TASK TO COMPLETE> Repeat the data word for word and skip the pictures.

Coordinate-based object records
::::

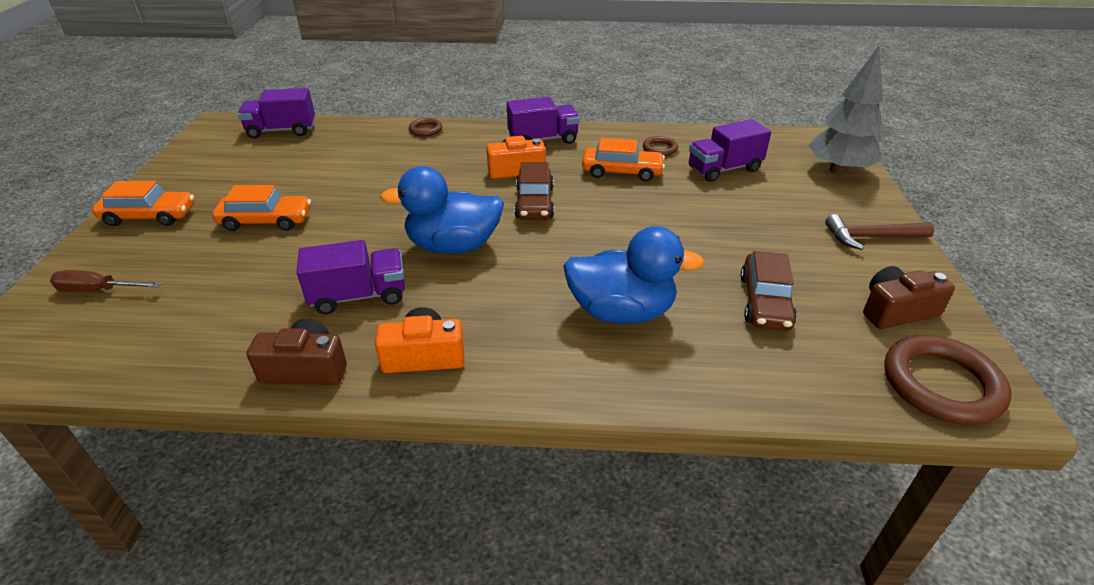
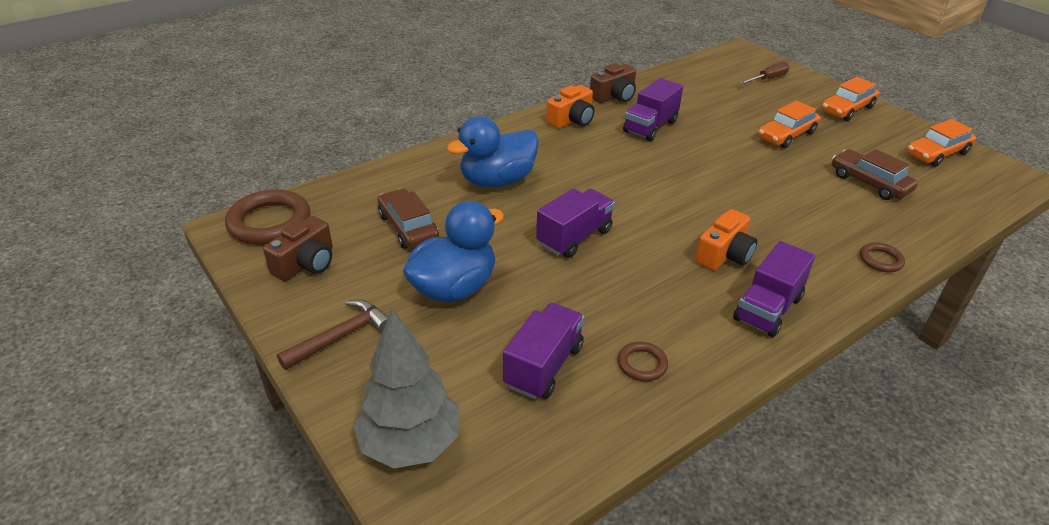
camera: 140 degrees right, 0 degrees up
purple truck [238,88,315,139] -> purple truck moved to [536,188,615,258]
blue duck [380,166,504,254] -> blue duck moved to [403,201,504,303]
brown car [514,162,554,220] -> brown car moved to [832,149,918,200]
orange car [582,138,665,182] -> orange car moved to [907,119,976,167]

::::

RESULT FOR THIS EXERCISE>
camera: 140 degrees right, 0 degrees up
purple truck [238,88,315,139] -> purple truck moved to [536,188,615,258]
blue duck [380,166,504,254] -> blue duck moved to [403,201,504,303]
brown car [514,162,554,220] -> brown car moved to [832,149,918,200]
orange car [582,138,665,182] -> orange car moved to [907,119,976,167]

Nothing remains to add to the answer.